### Material provided

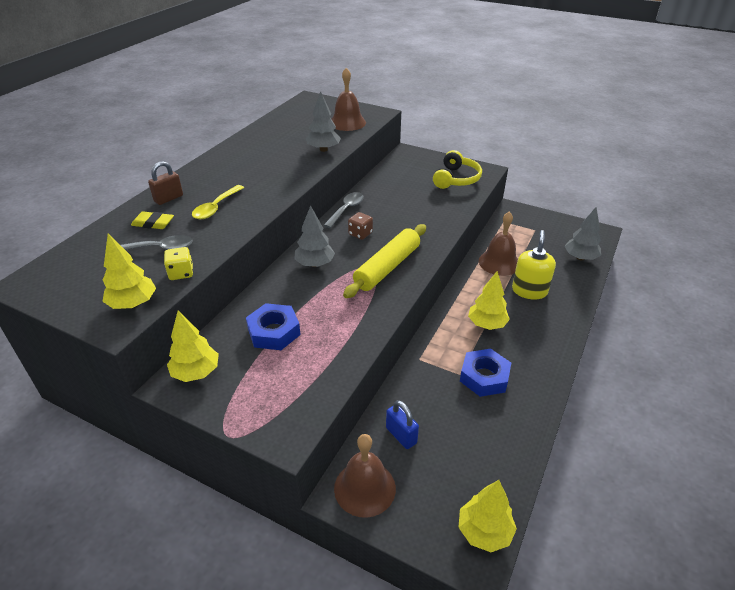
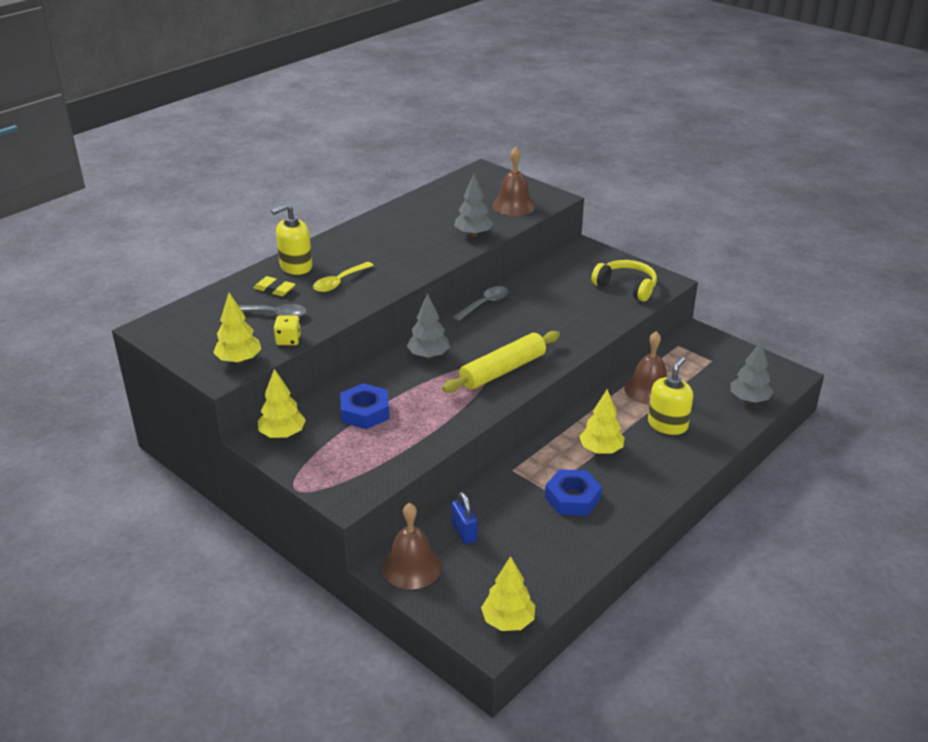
camera: 15 degrees right, 5 degrees down
(168, 198) = (296, 266): brown padlock -> yellow soap dispenser
(360, 234) = (489, 332): brown dice -> none
(456, 179) = (626, 287): yellow headphones -> yellow headphones turned 90 degrees counterclockwise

######

## Your goal
Only the pictures stay out; everything else in the listing above must be repeated exactly.

## The completed task
camera: 15 degrees right, 5 degrees down
(168, 198) = (296, 266): brown padlock -> yellow soap dispenser
(360, 234) = (489, 332): brown dice -> none
(456, 179) = (626, 287): yellow headphones -> yellow headphones turned 90 degrees counterclockwise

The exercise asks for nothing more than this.